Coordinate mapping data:
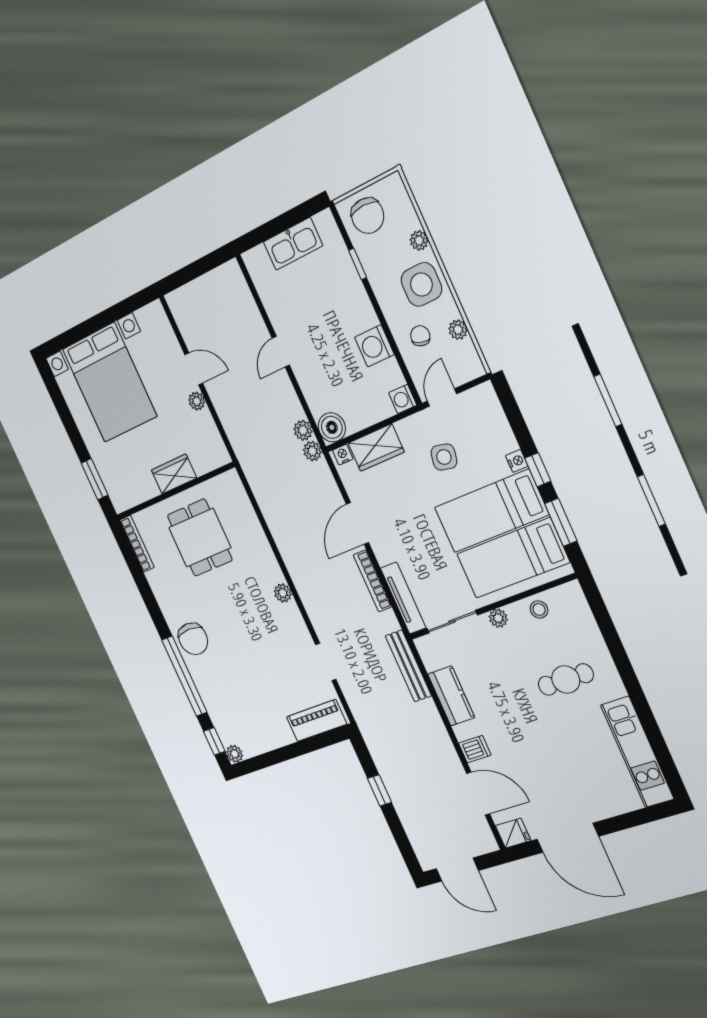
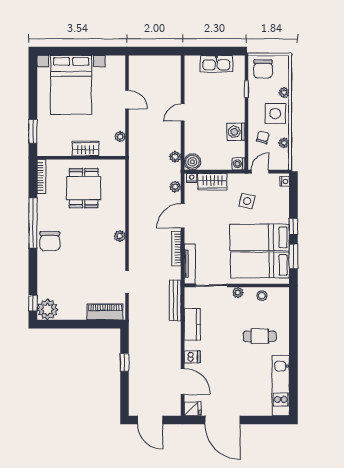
plant: (197, 401) -> (120, 137), moved
plant: (312, 451) -> (175, 187), moved
nightstand: (517, 461) -> (285, 181), moved
window: (184, 676) -> (33, 223), moved
plant: (235, 754) -> (48, 309), width x1.87, depth x1.87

■ **WRITTEN TASK**: Repeat the records above exactly, leaving out any pictures they contain.

■ **RESPONSE AREA**:
plant: (197, 401) -> (120, 137), moved
plant: (312, 451) -> (175, 187), moved
nightstand: (517, 461) -> (285, 181), moved
window: (184, 676) -> (33, 223), moved
plant: (235, 754) -> (48, 309), width x1.87, depth x1.87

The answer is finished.